*** Opening of Data supplied ***

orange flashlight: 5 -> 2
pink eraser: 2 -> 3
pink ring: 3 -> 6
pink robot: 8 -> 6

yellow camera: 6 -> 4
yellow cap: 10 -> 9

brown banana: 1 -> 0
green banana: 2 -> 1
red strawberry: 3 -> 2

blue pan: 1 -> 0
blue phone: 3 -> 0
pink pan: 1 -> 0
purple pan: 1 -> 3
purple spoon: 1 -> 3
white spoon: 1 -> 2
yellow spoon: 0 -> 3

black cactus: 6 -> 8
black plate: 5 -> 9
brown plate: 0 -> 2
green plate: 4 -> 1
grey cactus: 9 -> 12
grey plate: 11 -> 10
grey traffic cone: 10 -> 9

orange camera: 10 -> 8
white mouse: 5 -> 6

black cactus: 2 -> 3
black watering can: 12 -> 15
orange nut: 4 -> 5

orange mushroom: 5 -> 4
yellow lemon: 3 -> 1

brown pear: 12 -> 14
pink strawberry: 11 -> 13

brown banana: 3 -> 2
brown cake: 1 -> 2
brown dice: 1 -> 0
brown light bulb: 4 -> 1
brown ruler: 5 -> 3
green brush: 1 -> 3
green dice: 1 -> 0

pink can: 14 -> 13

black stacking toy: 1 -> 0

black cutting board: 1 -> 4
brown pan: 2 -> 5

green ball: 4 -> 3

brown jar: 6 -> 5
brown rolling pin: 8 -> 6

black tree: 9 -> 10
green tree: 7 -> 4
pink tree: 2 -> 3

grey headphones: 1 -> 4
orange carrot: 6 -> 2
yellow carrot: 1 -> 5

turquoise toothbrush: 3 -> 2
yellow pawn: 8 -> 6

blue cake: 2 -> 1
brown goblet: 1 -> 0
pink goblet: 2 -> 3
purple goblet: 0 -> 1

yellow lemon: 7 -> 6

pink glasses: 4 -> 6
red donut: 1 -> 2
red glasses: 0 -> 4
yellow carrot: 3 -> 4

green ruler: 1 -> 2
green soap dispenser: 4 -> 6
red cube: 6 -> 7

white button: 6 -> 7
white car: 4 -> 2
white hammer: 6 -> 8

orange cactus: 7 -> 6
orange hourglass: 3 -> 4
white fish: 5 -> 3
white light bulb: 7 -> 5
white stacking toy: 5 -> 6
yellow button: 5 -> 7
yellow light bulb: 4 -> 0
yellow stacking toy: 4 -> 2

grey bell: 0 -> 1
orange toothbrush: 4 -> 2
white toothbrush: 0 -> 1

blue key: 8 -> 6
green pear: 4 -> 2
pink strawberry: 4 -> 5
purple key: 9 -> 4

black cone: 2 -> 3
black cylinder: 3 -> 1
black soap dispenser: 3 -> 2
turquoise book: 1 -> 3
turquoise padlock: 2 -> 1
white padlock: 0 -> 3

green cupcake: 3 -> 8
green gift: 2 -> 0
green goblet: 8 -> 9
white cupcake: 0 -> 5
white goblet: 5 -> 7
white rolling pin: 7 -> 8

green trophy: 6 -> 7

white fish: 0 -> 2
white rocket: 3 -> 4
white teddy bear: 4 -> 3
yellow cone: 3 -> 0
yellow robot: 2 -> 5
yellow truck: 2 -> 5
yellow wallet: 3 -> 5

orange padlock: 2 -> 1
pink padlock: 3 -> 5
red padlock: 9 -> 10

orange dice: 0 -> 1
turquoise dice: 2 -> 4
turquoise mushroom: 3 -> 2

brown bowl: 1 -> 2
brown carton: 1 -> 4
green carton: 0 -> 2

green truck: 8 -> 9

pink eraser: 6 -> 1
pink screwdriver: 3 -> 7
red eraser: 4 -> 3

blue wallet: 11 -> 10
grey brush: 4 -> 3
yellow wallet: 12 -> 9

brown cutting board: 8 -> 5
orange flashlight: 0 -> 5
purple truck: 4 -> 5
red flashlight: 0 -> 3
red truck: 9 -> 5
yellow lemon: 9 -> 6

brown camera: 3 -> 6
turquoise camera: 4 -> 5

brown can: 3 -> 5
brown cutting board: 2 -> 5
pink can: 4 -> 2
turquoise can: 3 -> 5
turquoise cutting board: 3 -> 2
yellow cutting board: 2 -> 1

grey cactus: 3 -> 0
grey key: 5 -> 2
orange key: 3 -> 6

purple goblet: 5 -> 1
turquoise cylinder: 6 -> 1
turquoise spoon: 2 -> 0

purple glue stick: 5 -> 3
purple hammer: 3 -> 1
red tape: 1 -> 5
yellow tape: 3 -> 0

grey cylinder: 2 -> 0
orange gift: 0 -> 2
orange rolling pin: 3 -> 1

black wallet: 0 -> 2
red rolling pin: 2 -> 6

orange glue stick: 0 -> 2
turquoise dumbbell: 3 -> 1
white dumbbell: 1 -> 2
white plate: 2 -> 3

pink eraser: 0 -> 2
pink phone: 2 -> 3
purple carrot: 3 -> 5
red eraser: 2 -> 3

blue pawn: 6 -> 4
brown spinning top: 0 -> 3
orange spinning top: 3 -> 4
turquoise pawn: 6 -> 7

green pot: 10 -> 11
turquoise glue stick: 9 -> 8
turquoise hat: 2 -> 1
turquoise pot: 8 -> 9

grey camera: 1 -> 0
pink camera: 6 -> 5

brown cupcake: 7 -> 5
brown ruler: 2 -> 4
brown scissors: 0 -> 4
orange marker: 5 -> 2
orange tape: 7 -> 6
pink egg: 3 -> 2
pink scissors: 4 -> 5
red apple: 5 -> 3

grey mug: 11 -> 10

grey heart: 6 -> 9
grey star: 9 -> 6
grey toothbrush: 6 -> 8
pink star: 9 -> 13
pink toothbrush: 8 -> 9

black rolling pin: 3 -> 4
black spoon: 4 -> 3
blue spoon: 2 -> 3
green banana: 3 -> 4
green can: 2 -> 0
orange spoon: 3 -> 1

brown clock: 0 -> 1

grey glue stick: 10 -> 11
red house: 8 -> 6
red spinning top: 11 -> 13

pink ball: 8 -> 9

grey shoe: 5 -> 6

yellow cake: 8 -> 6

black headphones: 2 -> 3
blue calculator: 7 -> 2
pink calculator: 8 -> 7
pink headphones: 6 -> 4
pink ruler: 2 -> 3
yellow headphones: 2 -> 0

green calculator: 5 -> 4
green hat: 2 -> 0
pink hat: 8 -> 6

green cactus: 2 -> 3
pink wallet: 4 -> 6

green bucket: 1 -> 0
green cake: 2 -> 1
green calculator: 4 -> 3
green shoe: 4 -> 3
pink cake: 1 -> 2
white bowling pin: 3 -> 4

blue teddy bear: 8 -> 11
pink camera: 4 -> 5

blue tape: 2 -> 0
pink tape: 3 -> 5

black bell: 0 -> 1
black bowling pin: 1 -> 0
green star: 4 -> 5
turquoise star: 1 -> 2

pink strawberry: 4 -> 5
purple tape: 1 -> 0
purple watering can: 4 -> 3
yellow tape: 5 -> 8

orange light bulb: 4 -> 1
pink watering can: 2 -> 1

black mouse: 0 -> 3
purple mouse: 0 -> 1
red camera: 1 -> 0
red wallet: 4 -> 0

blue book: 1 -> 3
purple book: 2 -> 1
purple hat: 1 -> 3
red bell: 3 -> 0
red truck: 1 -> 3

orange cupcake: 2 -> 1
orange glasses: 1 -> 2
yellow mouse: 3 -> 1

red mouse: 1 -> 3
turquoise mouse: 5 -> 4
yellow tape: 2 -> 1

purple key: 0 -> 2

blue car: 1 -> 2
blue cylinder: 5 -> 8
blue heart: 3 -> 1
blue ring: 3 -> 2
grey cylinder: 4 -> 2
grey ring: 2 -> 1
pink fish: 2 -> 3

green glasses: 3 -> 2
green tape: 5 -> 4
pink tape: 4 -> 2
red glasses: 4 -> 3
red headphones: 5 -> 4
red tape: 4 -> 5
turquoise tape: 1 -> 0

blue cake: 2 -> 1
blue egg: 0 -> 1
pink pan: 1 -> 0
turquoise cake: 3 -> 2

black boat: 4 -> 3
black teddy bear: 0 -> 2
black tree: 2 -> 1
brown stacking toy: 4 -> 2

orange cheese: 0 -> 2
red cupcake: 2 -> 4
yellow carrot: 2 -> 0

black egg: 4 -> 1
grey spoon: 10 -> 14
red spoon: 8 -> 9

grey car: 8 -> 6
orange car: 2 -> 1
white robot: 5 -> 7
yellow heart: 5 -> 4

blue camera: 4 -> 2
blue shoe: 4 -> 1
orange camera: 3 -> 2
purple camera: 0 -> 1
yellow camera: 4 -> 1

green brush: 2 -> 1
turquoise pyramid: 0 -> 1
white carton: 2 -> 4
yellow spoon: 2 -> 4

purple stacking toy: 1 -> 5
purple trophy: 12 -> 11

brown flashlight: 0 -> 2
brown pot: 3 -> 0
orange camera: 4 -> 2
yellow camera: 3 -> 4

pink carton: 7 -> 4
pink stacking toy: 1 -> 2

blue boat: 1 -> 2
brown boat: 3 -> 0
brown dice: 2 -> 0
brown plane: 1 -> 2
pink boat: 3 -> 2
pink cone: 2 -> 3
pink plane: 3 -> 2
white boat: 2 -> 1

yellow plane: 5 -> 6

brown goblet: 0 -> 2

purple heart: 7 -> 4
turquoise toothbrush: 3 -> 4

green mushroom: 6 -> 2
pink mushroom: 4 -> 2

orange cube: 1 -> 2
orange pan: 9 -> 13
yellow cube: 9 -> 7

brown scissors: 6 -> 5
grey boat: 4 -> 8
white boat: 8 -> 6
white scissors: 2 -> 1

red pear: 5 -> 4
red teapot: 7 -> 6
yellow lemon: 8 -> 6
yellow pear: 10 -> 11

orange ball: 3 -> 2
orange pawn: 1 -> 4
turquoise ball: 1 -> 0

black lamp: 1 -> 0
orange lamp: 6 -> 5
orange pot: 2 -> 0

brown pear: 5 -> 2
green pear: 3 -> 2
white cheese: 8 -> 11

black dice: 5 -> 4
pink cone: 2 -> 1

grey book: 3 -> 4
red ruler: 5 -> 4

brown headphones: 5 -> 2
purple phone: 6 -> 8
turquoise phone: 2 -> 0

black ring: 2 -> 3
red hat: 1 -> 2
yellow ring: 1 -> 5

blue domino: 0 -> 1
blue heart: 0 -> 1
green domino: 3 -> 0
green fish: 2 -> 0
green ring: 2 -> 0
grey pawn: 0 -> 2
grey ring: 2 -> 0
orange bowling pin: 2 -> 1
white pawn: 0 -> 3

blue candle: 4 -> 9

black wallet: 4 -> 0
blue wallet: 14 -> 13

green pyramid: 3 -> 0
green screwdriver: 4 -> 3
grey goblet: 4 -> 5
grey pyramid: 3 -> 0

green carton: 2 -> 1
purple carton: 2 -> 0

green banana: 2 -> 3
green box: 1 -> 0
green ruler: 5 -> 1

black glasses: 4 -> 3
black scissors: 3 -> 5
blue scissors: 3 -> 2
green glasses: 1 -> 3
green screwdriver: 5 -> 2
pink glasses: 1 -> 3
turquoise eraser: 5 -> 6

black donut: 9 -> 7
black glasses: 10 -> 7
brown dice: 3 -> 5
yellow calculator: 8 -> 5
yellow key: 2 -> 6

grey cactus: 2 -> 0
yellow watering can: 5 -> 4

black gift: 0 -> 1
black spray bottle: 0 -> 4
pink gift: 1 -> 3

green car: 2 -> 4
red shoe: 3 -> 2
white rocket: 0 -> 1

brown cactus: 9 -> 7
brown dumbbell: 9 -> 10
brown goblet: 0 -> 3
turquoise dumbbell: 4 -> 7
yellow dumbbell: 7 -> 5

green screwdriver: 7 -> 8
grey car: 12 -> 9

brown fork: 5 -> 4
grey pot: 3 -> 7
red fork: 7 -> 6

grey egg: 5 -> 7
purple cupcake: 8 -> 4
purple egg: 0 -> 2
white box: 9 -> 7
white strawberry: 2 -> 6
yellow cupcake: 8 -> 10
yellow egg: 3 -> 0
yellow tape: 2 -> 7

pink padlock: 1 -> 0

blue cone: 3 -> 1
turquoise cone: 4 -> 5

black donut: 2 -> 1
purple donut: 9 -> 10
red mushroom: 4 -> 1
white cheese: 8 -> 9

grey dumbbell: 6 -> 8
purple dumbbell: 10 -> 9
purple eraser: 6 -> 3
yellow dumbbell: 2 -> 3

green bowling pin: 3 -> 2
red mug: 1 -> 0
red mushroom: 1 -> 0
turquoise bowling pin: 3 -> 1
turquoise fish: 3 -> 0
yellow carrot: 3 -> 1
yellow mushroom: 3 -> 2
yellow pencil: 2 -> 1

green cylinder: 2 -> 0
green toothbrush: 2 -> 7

*** Close of Data supplied ***

» **Task item**
Every line above from the line with "yellow cutting board: 2 -> 1" to the line with "green calculator: 5 -> 4", inclusive, must be returned exactly; no other line belongs in the reply.

» **Task result**
yellow cutting board: 2 -> 1

grey cactus: 3 -> 0
grey key: 5 -> 2
orange key: 3 -> 6

purple goblet: 5 -> 1
turquoise cylinder: 6 -> 1
turquoise spoon: 2 -> 0

purple glue stick: 5 -> 3
purple hammer: 3 -> 1
red tape: 1 -> 5
yellow tape: 3 -> 0

grey cylinder: 2 -> 0
orange gift: 0 -> 2
orange rolling pin: 3 -> 1

black wallet: 0 -> 2
red rolling pin: 2 -> 6

orange glue stick: 0 -> 2
turquoise dumbbell: 3 -> 1
white dumbbell: 1 -> 2
white plate: 2 -> 3

pink eraser: 0 -> 2
pink phone: 2 -> 3
purple carrot: 3 -> 5
red eraser: 2 -> 3

blue pawn: 6 -> 4
brown spinning top: 0 -> 3
orange spinning top: 3 -> 4
turquoise pawn: 6 -> 7

green pot: 10 -> 11
turquoise glue stick: 9 -> 8
turquoise hat: 2 -> 1
turquoise pot: 8 -> 9

grey camera: 1 -> 0
pink camera: 6 -> 5

brown cupcake: 7 -> 5
brown ruler: 2 -> 4
brown scissors: 0 -> 4
orange marker: 5 -> 2
orange tape: 7 -> 6
pink egg: 3 -> 2
pink scissors: 4 -> 5
red apple: 5 -> 3

grey mug: 11 -> 10

grey heart: 6 -> 9
grey star: 9 -> 6
grey toothbrush: 6 -> 8
pink star: 9 -> 13
pink toothbrush: 8 -> 9

black rolling pin: 3 -> 4
black spoon: 4 -> 3
blue spoon: 2 -> 3
green banana: 3 -> 4
green can: 2 -> 0
orange spoon: 3 -> 1

brown clock: 0 -> 1

grey glue stick: 10 -> 11
red house: 8 -> 6
red spinning top: 11 -> 13

pink ball: 8 -> 9

grey shoe: 5 -> 6

yellow cake: 8 -> 6

black headphones: 2 -> 3
blue calculator: 7 -> 2
pink calculator: 8 -> 7
pink headphones: 6 -> 4
pink ruler: 2 -> 3
yellow headphones: 2 -> 0

green calculator: 5 -> 4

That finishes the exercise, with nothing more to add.